Start of SUPPLIED RECORDS
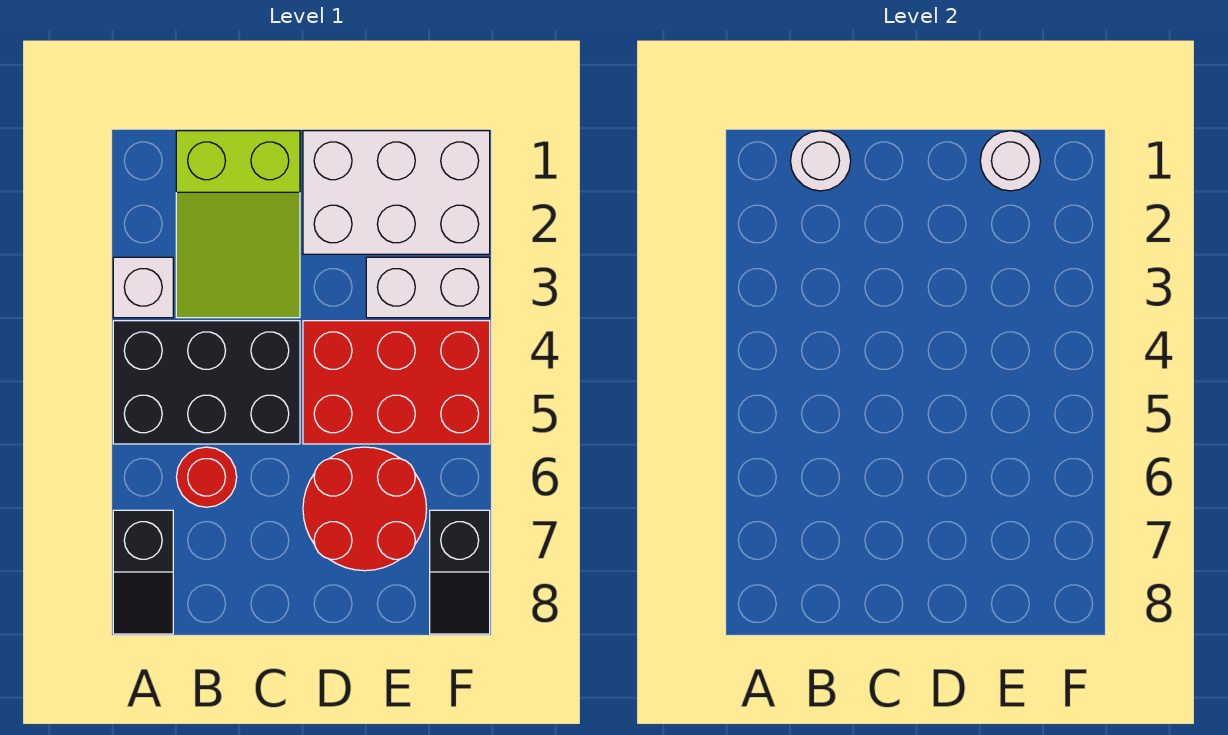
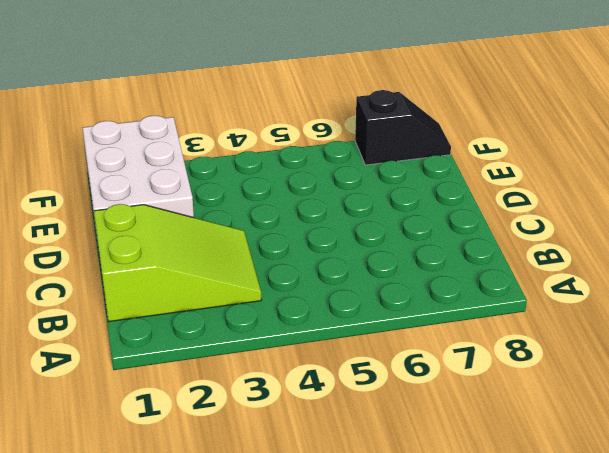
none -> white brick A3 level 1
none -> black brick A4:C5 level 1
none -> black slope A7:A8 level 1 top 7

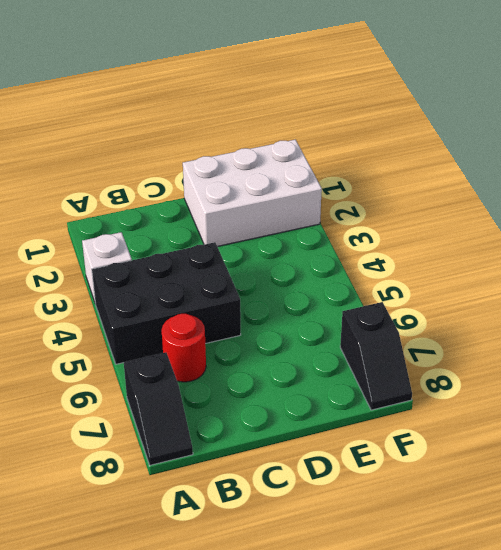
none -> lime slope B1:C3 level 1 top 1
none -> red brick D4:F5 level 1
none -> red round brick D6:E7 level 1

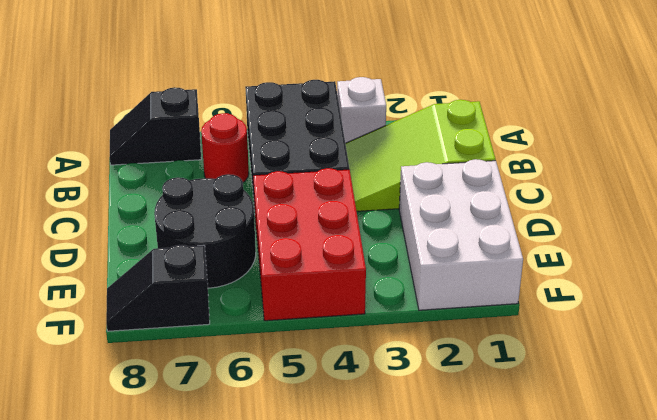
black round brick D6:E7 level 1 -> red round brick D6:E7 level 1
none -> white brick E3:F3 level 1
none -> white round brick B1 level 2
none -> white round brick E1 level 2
End of SUPPLIED RECORDS
[AIM OF THE EXERCISE]:
Although the records hold pictures, the copy must not; give again exactly the lines from the one with "none -> lime slope B1:C3 level 1 top 1" through the one with "none -> white round brick B1 level 2".

[THE ANSWER]:
none -> lime slope B1:C3 level 1 top 1
none -> red brick D4:F5 level 1
none -> red round brick D6:E7 level 1

black round brick D6:E7 level 1 -> red round brick D6:E7 level 1
none -> white brick E3:F3 level 1
none -> white round brick B1 level 2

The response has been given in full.